## [Data for analysis]
* * * * * * * * *

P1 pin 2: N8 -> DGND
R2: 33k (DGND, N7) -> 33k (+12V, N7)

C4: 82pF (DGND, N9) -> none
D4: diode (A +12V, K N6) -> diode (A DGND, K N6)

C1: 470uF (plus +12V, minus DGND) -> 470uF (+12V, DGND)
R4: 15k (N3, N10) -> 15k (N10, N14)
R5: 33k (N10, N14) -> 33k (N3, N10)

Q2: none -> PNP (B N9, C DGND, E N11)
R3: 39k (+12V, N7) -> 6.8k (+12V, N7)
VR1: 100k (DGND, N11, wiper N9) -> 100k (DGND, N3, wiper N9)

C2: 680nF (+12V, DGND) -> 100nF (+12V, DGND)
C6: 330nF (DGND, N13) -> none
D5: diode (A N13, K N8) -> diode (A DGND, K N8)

* * * * * * * * *

## [Exercise]
Set the entries down again precisely as they were given.

## [Answer to this task]
P1 pin 2: N8 -> DGND
R2: 33k (DGND, N7) -> 33k (+12V, N7)

C4: 82pF (DGND, N9) -> none
D4: diode (A +12V, K N6) -> diode (A DGND, K N6)

C1: 470uF (plus +12V, minus DGND) -> 470uF (+12V, DGND)
R4: 15k (N3, N10) -> 15k (N10, N14)
R5: 33k (N10, N14) -> 33k (N3, N10)

Q2: none -> PNP (B N9, C DGND, E N11)
R3: 39k (+12V, N7) -> 6.8k (+12V, N7)
VR1: 100k (DGND, N11, wiper N9) -> 100k (DGND, N3, wiper N9)

C2: 680nF (+12V, DGND) -> 100nF (+12V, DGND)
C6: 330nF (DGND, N13) -> none
D5: diode (A N13, K N8) -> diode (A DGND, K N8)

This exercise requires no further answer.